(Source material)
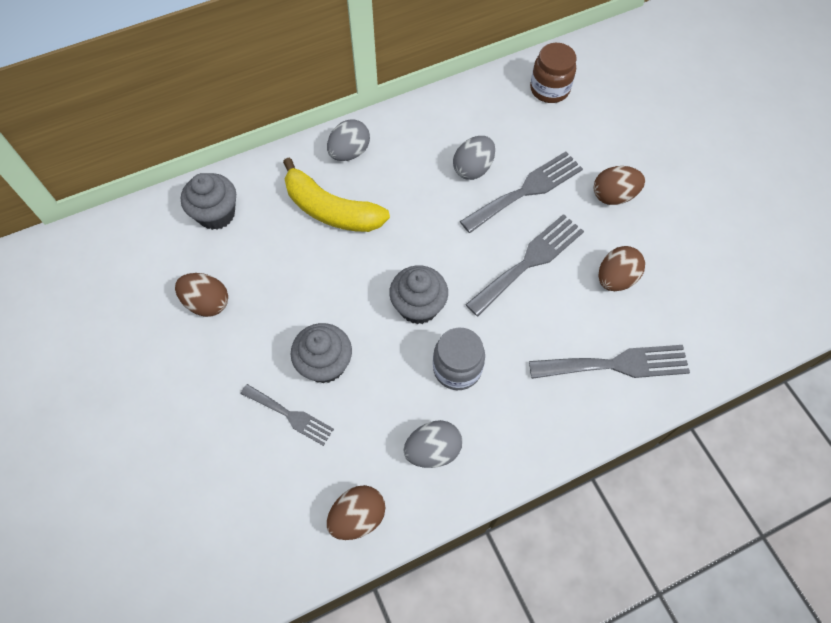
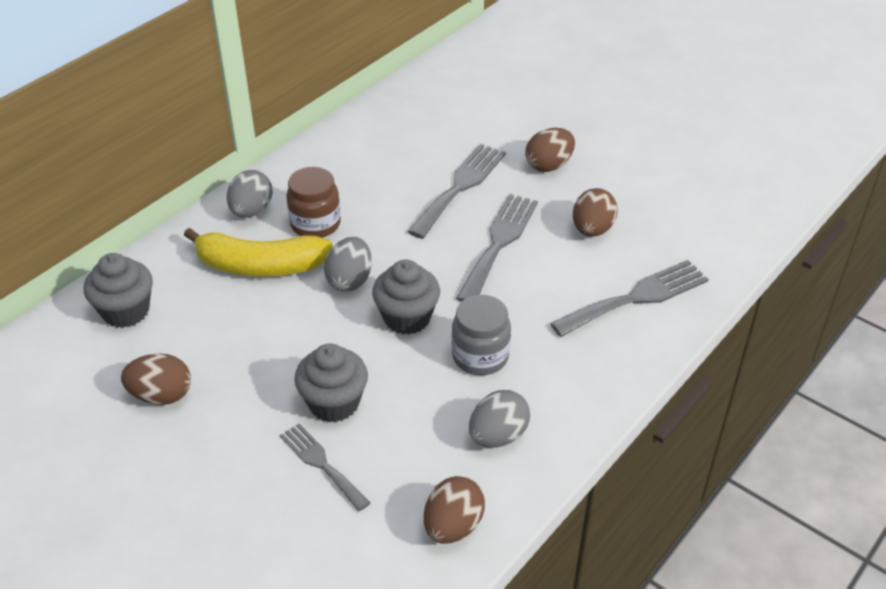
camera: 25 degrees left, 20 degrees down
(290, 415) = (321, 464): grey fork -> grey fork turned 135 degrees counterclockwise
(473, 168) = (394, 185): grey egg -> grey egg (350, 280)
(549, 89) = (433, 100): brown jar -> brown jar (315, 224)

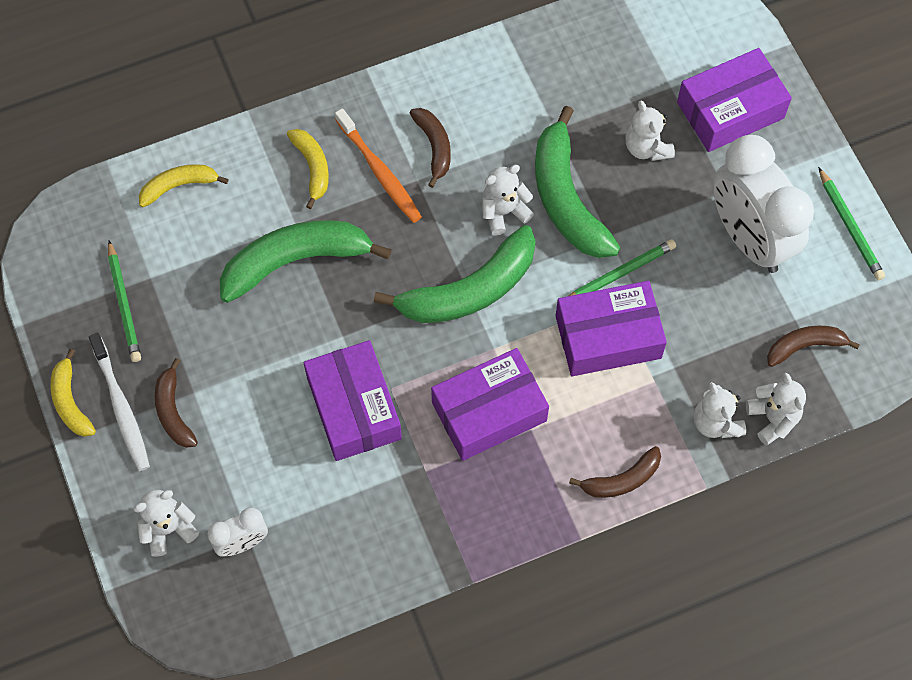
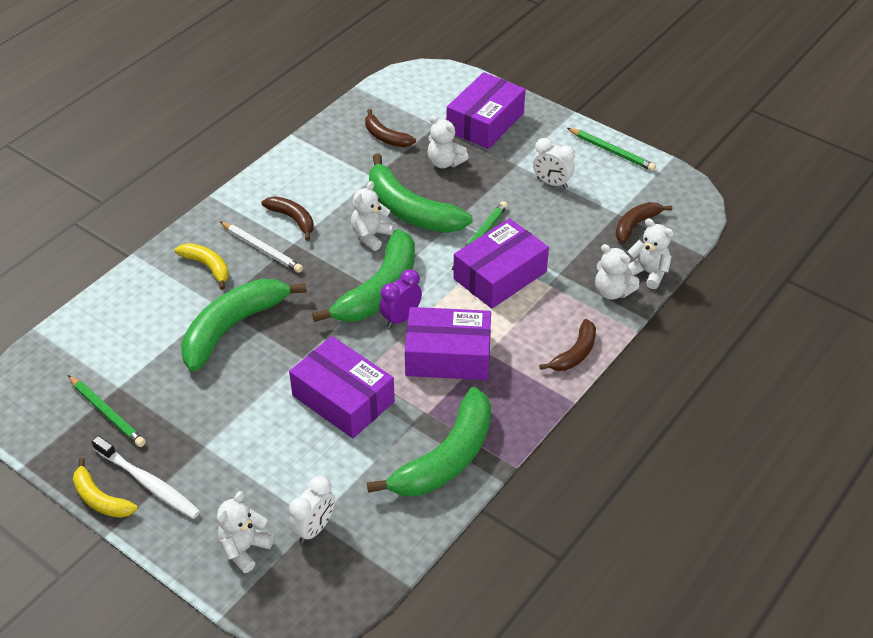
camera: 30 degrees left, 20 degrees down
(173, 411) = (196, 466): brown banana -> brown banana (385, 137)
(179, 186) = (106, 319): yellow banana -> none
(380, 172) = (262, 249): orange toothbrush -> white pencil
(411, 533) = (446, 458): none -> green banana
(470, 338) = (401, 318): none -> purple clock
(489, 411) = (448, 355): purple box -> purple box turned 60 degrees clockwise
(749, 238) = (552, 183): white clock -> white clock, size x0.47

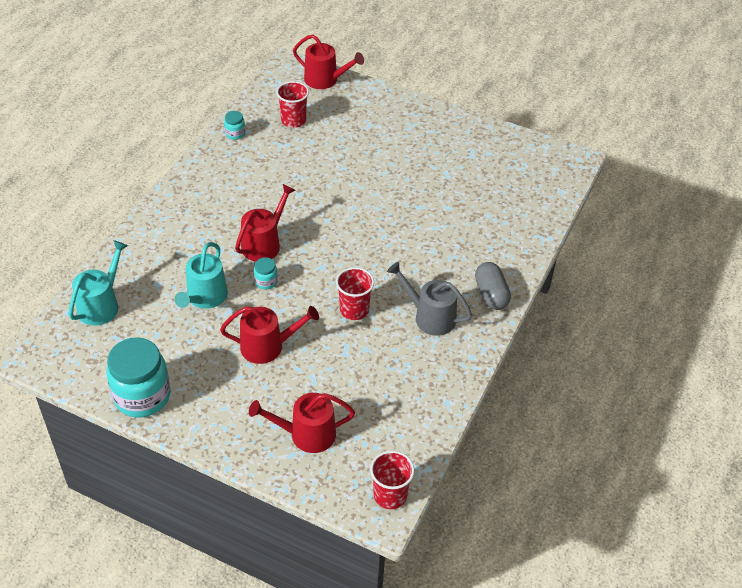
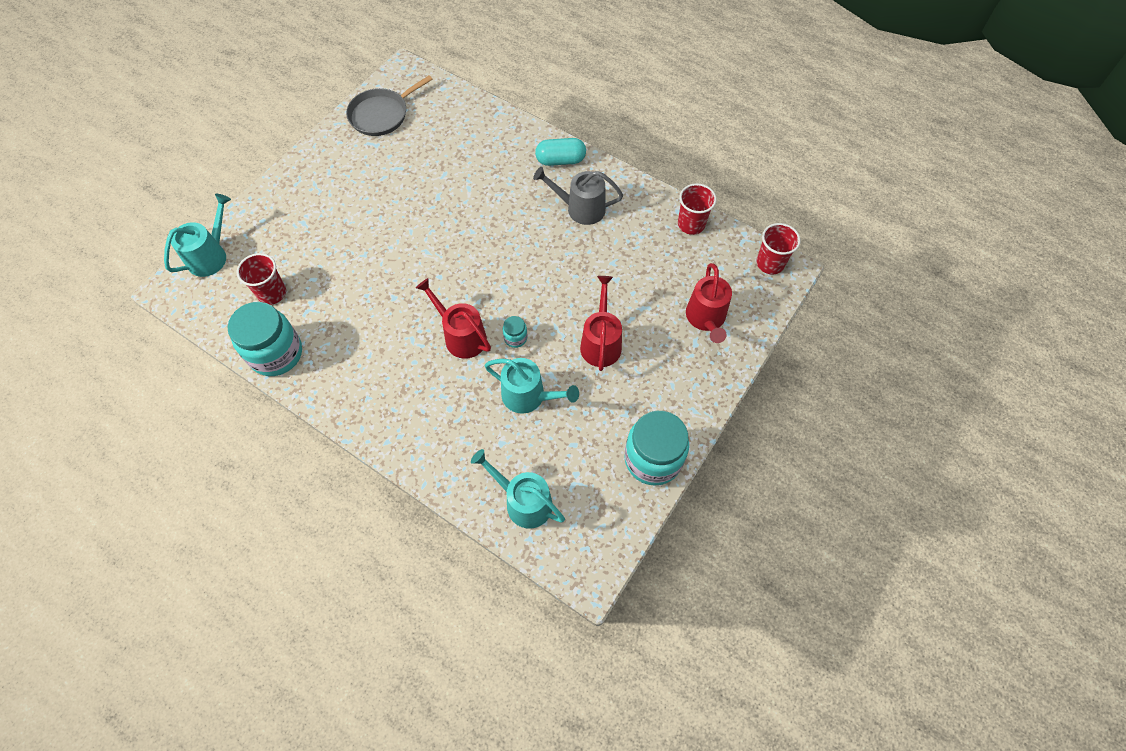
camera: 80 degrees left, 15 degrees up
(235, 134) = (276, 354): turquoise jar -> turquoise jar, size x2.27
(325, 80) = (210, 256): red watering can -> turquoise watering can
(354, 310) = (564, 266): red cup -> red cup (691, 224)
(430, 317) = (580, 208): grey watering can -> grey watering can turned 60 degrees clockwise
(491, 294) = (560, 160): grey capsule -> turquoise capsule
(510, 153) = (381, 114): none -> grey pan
(End Source material)
(Source material)
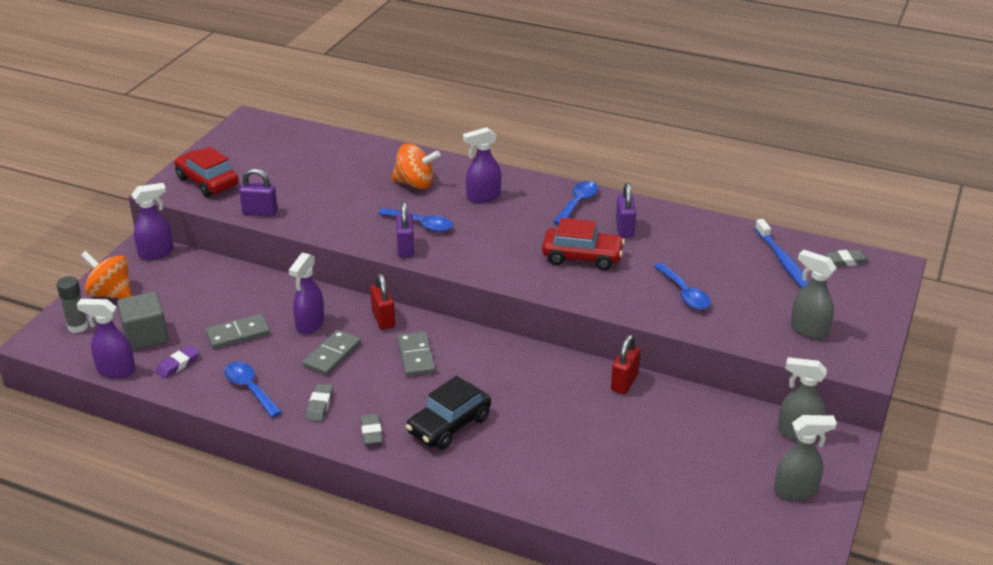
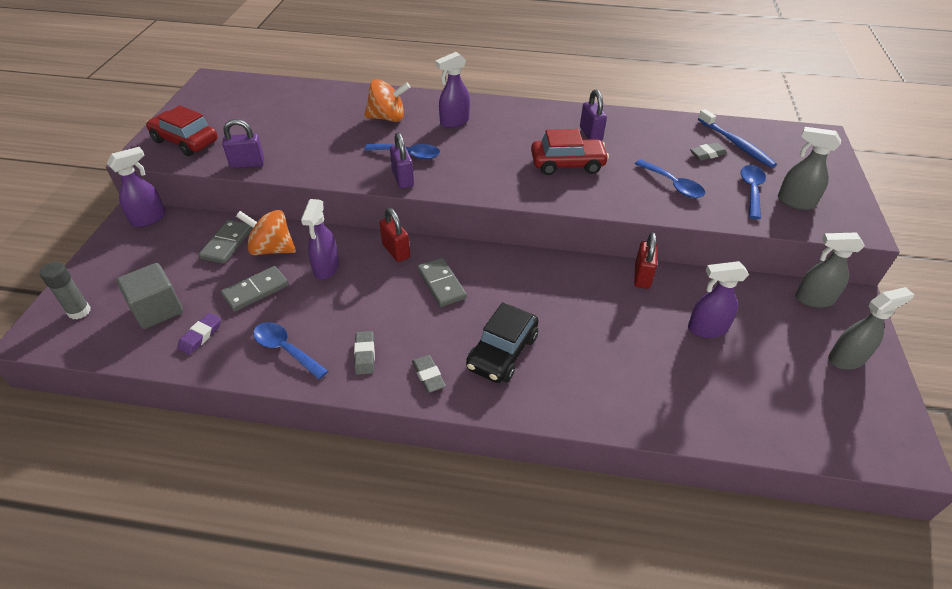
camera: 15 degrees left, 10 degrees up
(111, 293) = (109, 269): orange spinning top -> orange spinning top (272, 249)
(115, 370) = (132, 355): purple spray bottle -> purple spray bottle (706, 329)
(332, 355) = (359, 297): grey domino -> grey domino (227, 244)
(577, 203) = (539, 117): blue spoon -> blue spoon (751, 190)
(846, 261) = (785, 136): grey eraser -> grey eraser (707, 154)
(End Source material)
(Source material)
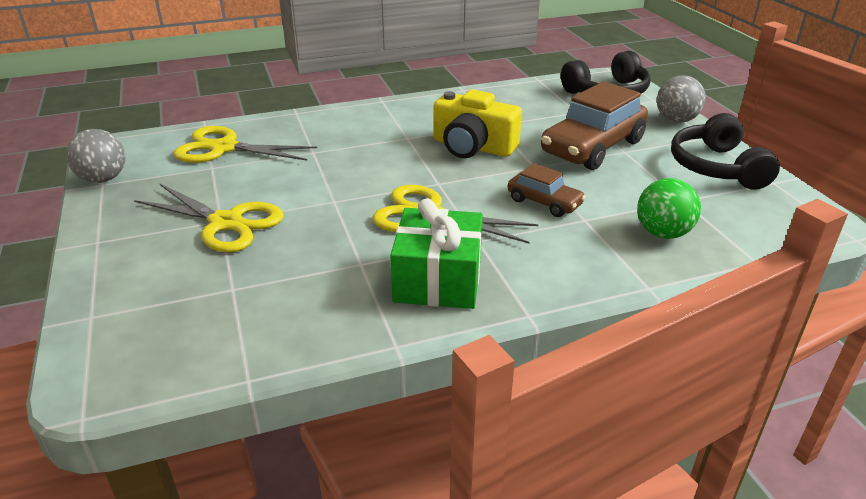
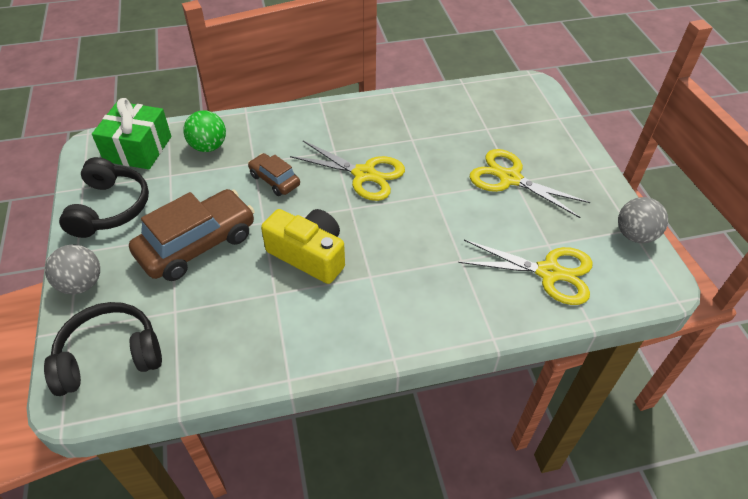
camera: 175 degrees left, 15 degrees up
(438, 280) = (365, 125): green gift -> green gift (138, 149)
(End Source material)
[What you should do] Gather all lines from the records above in which "purple" appears.

[Response to the task]
(470, 338) = (401, 318): none -> purple clock
(489, 411) = (448, 355): purple box -> purple box turned 60 degrees clockwise
(115, 370) = (132, 355): purple spray bottle -> purple spray bottle (706, 329)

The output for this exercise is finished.